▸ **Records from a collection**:
--- START ---

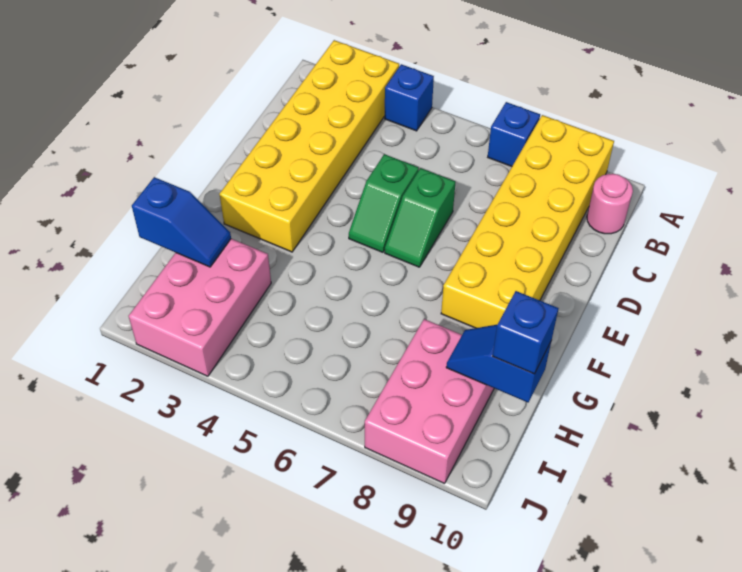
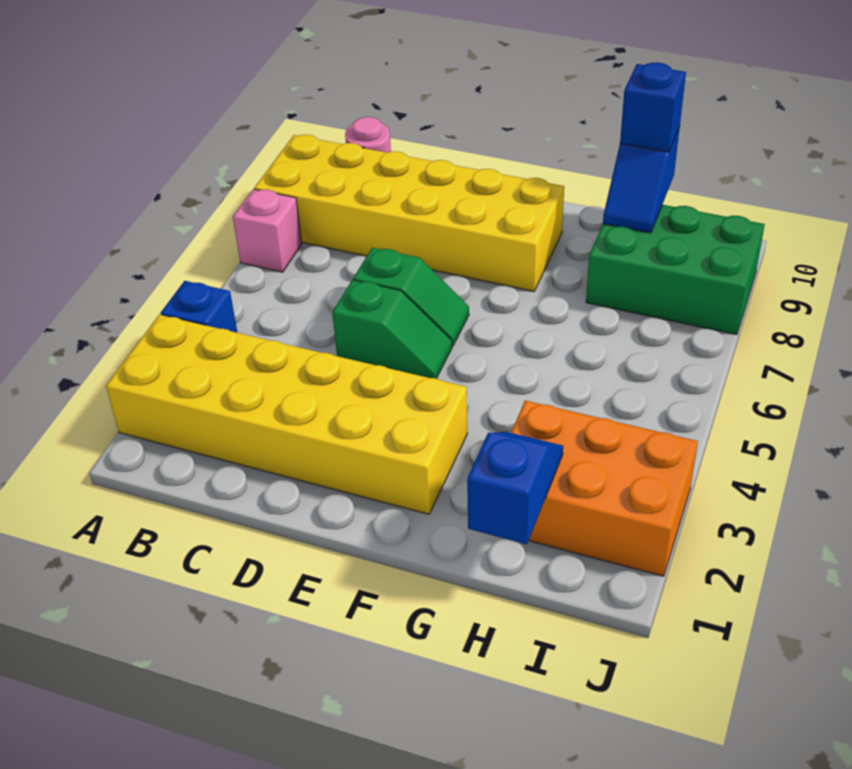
blue brick A7 level 1 -> pink brick A7 level 1
pink brick H2:J3 level 1 -> orange brick H2:J3 level 1
pink brick H8:J9 level 1 -> green brick H8:J9 level 1

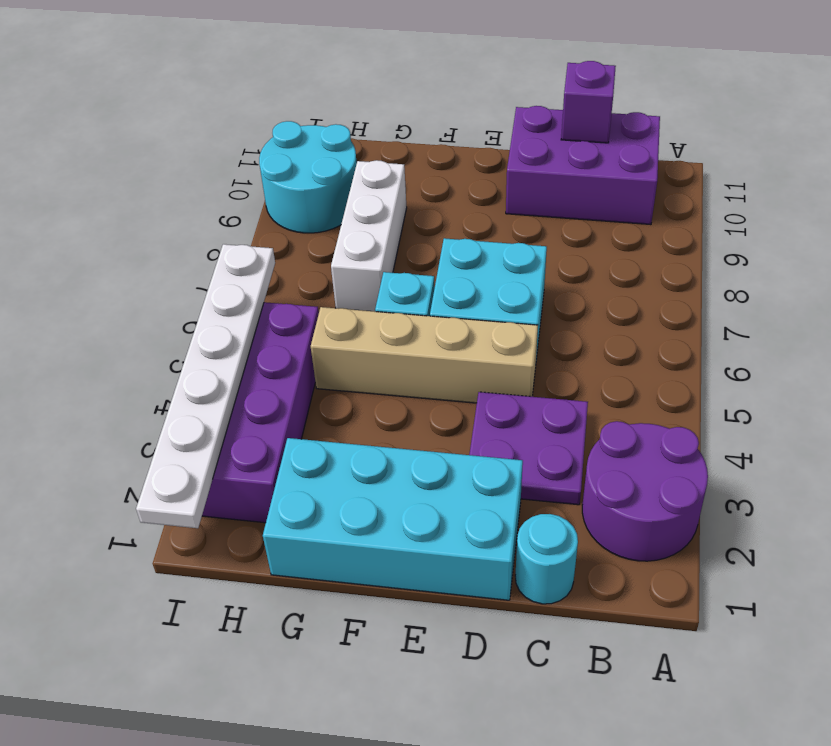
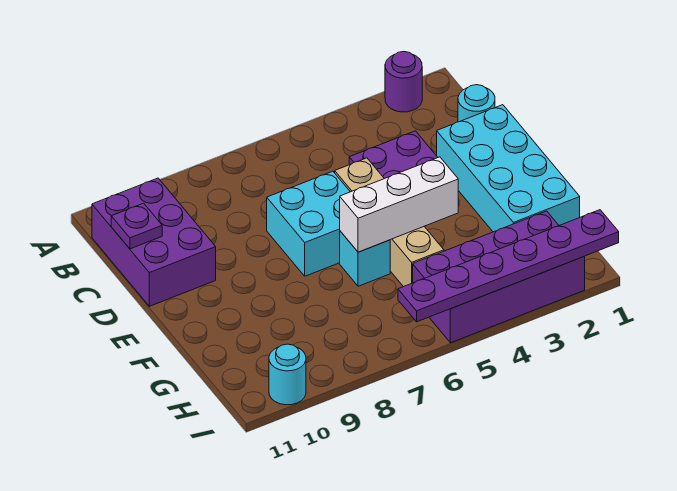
purple round brick A2:B3 level 1 -> purple round brick A2 level 1
purple brick C11 level 2 -> purple plate C11 level 2
white brick G7:G9 level 1 -> white brick F4:F6 level 2
cyan round brick H9:I10 level 1 -> cyan round brick I10 level 1
white plate I1:I6 level 2 -> purple plate I1:I6 level 2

--- END ---

▸ **Problem**: Hand back the exact lines from the start of the entries to the line with "white brick G7:G9", both ends kept and pictures left out.

▸ **Reply**:
blue brick A7 level 1 -> pink brick A7 level 1
pink brick H2:J3 level 1 -> orange brick H2:J3 level 1
pink brick H8:J9 level 1 -> green brick H8:J9 level 1

purple round brick A2:B3 level 1 -> purple round brick A2 level 1
purple brick C11 level 2 -> purple plate C11 level 2
white brick G7:G9 level 1 -> white brick F4:F6 level 2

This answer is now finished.